» Problem to solve
Your task is to copy each line of the material that holds the word "green".

» Supplied records
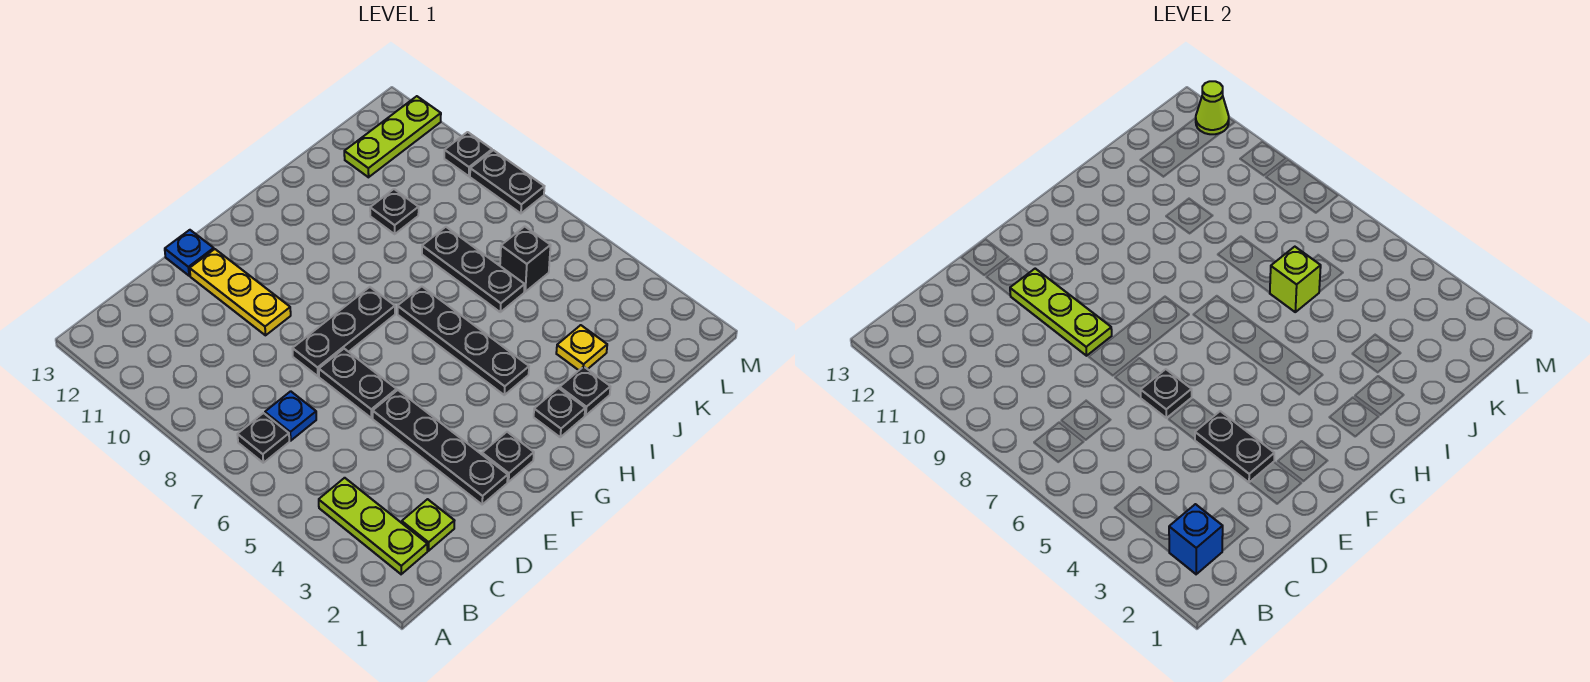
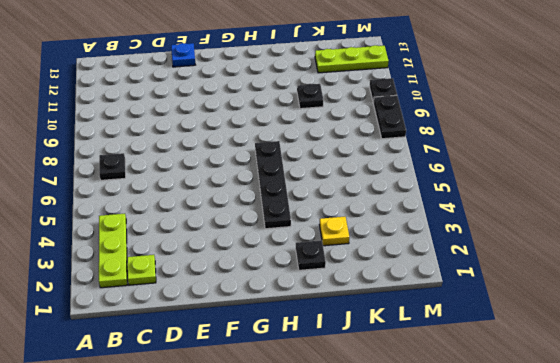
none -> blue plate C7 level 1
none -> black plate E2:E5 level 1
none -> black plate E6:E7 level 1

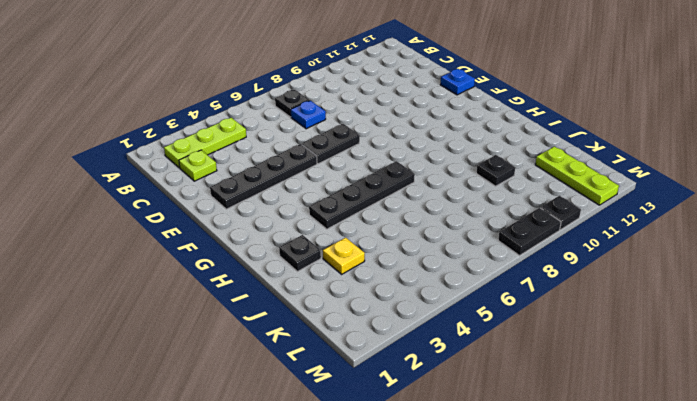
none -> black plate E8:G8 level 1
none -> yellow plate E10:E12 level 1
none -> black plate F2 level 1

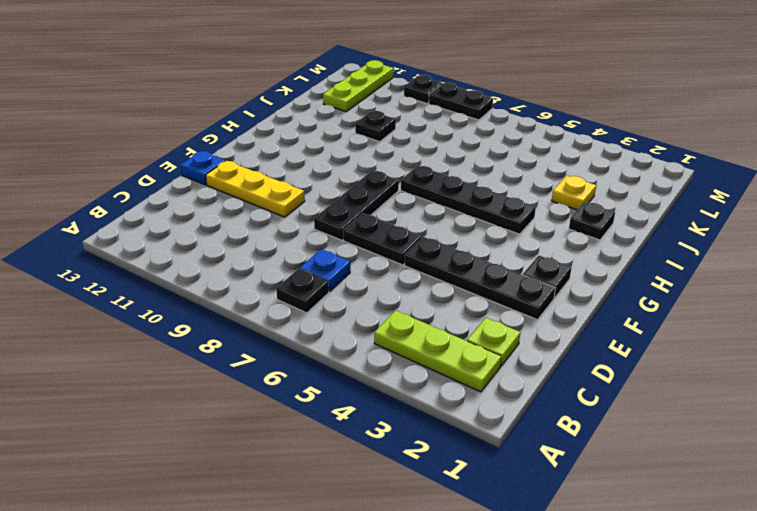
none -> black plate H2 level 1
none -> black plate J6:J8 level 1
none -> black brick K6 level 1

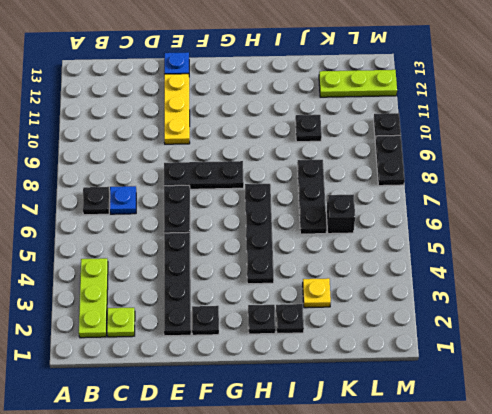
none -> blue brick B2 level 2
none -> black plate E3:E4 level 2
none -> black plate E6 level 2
---
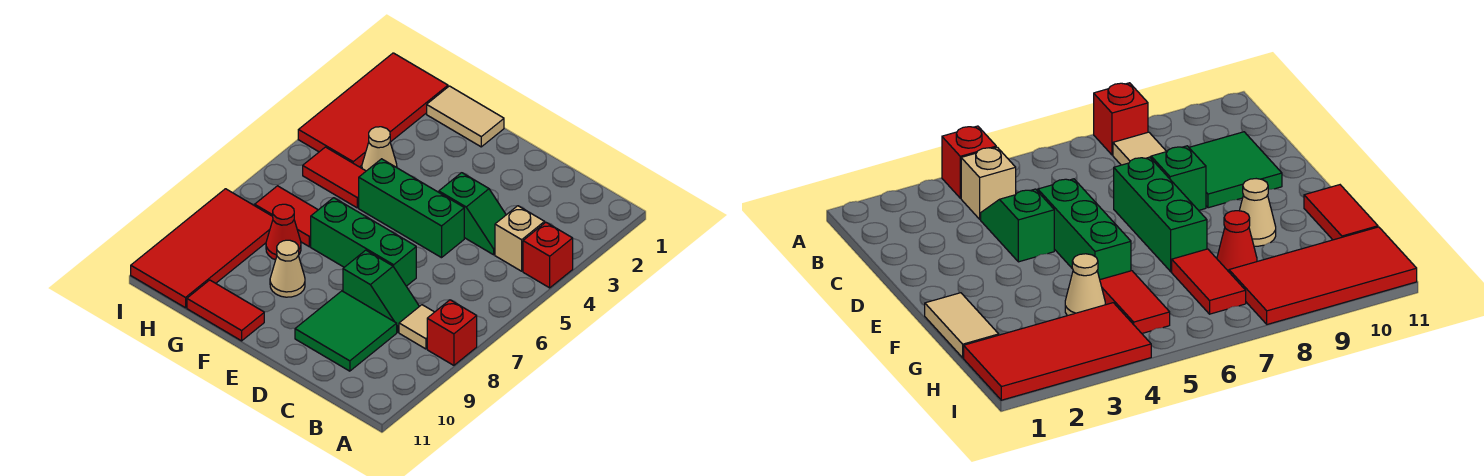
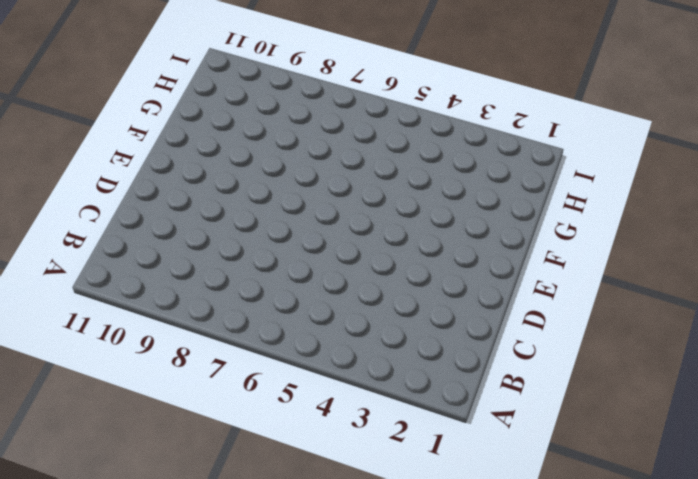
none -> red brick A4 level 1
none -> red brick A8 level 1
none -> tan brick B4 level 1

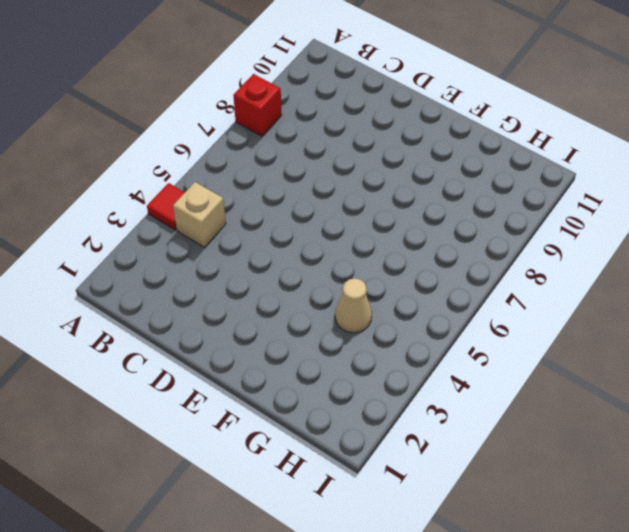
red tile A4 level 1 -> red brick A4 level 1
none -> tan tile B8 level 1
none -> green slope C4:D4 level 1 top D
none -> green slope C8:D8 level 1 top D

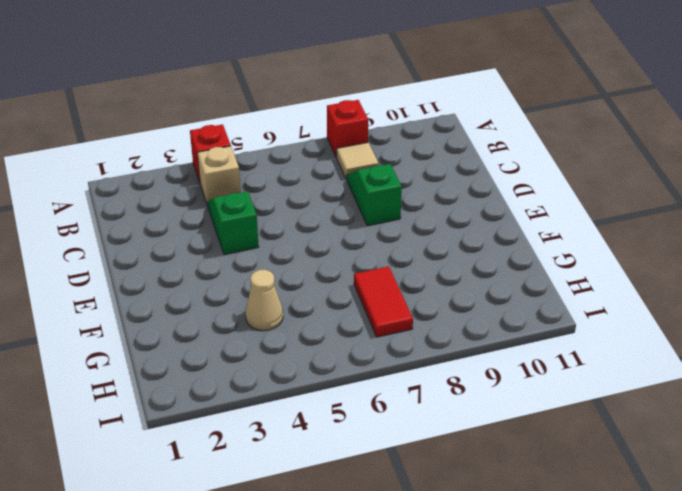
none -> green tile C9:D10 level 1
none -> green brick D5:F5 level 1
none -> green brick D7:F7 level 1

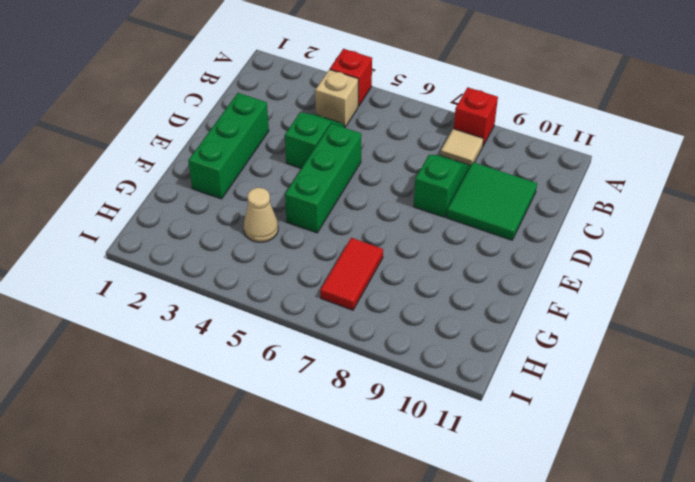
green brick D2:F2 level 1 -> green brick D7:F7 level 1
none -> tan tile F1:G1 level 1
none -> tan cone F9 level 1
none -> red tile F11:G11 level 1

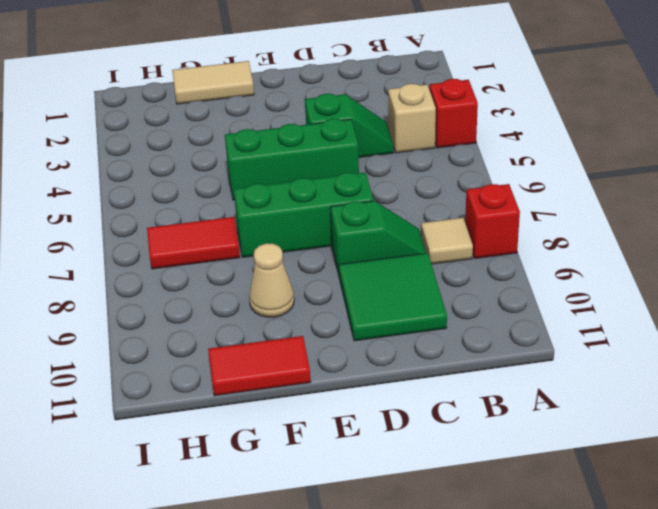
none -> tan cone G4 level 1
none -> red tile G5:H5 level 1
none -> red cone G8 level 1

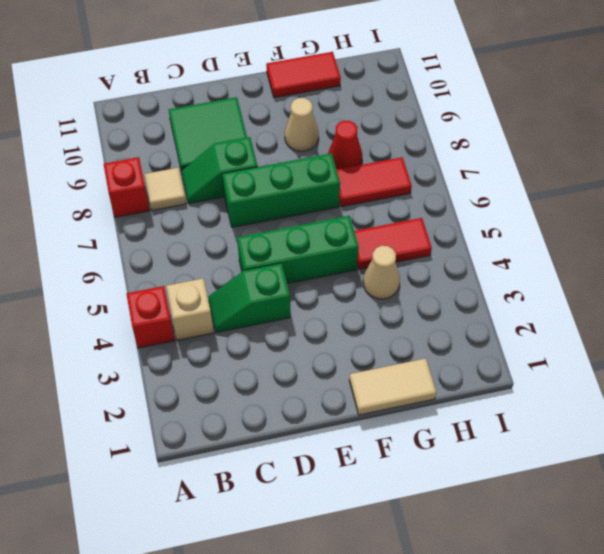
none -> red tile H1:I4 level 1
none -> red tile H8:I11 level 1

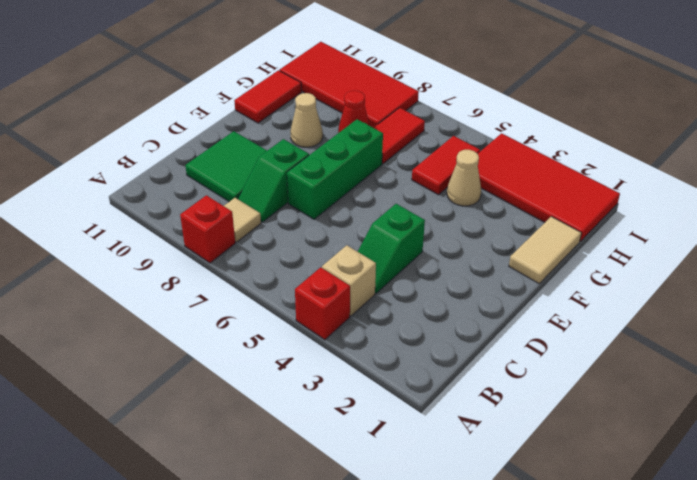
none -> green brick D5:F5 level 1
* * *
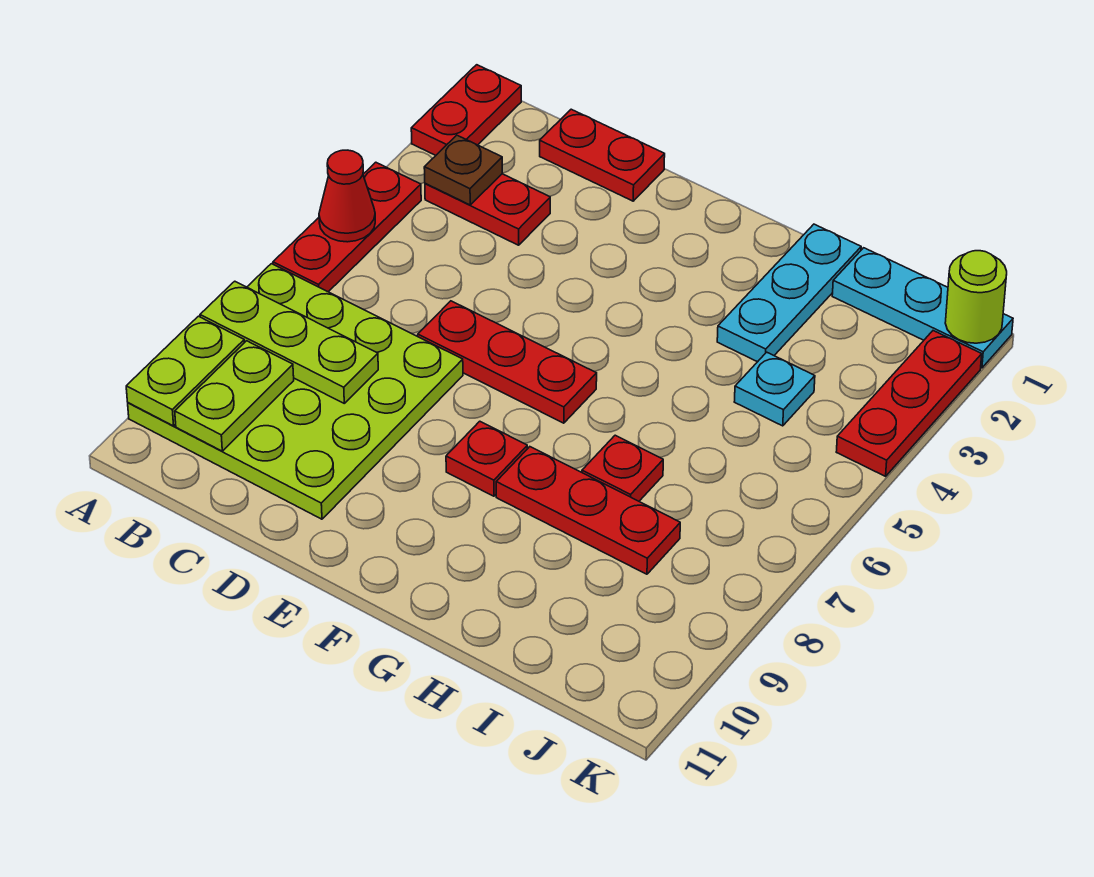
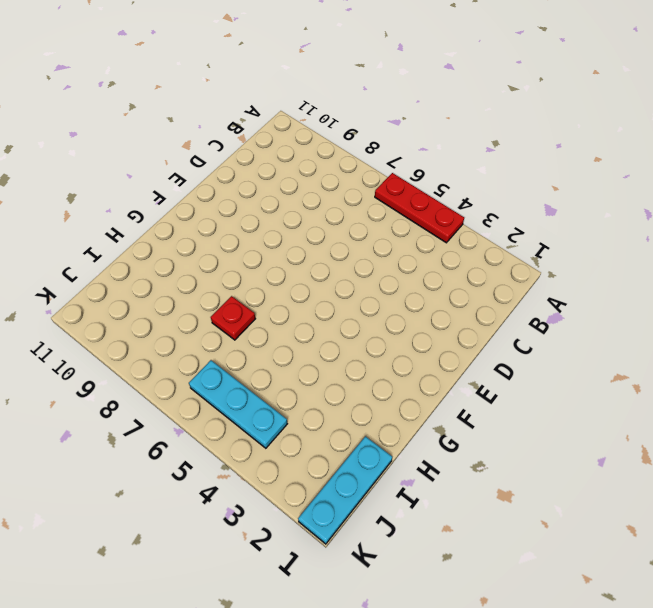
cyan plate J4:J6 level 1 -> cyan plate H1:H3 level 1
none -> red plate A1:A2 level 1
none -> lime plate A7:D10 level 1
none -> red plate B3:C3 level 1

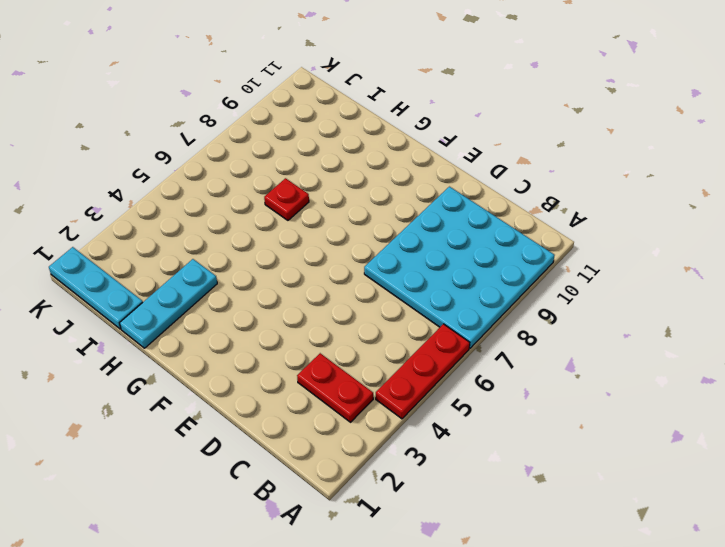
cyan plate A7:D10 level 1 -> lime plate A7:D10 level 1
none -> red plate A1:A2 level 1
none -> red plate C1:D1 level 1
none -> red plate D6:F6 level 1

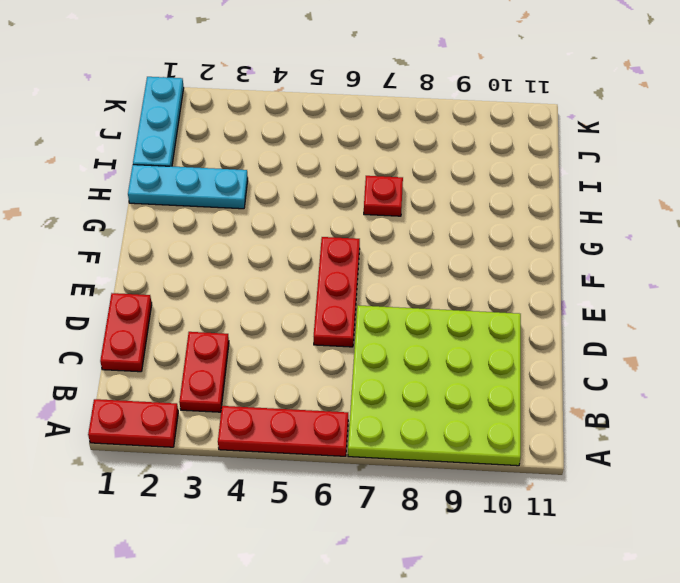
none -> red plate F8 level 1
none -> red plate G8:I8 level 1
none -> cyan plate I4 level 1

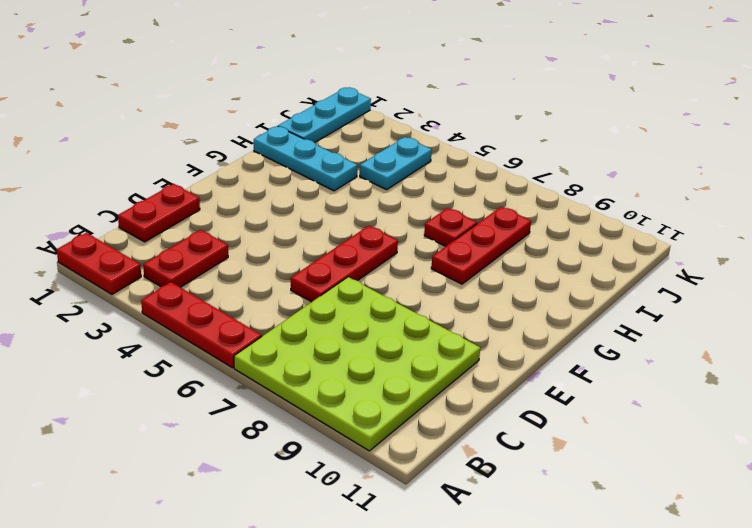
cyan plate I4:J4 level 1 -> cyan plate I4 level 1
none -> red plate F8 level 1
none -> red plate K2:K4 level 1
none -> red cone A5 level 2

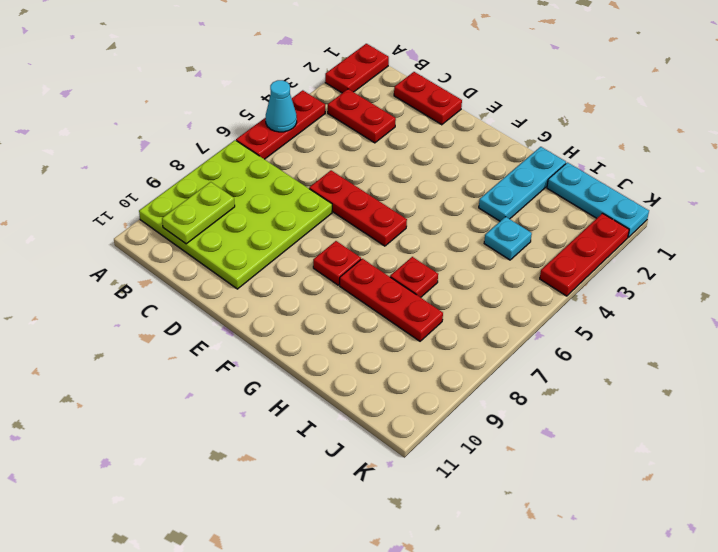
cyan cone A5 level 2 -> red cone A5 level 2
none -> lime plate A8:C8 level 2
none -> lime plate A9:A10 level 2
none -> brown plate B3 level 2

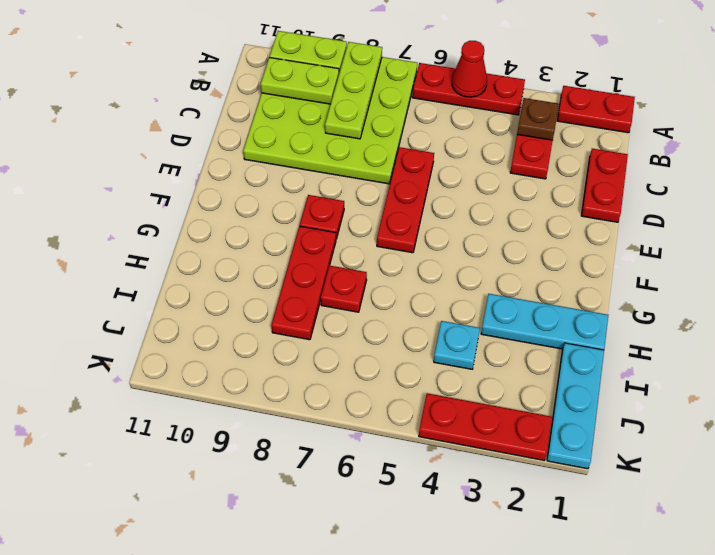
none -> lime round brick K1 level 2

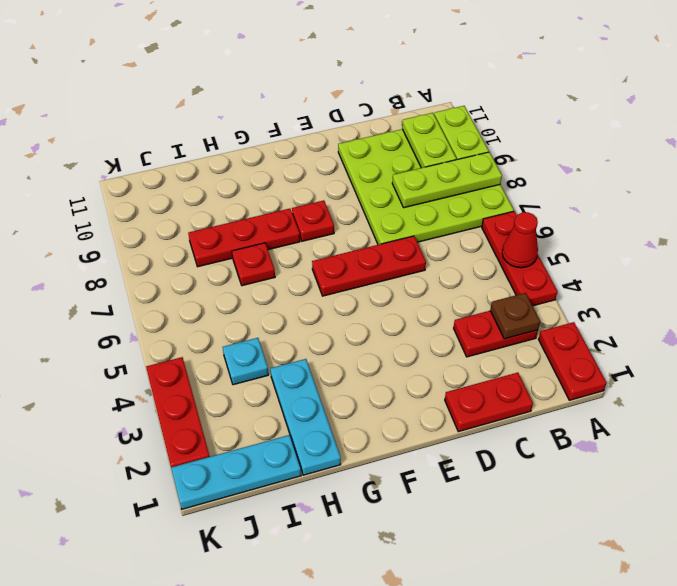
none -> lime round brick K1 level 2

» Response
none -> green slope C4:D4 level 1 top D
none -> green slope C8:D8 level 1 top D
none -> green tile C9:D10 level 1
none -> green brick D5:F5 level 1
none -> green brick D7:F7 level 1
green brick D2:F2 level 1 -> green brick D7:F7 level 1
none -> green brick D5:F5 level 1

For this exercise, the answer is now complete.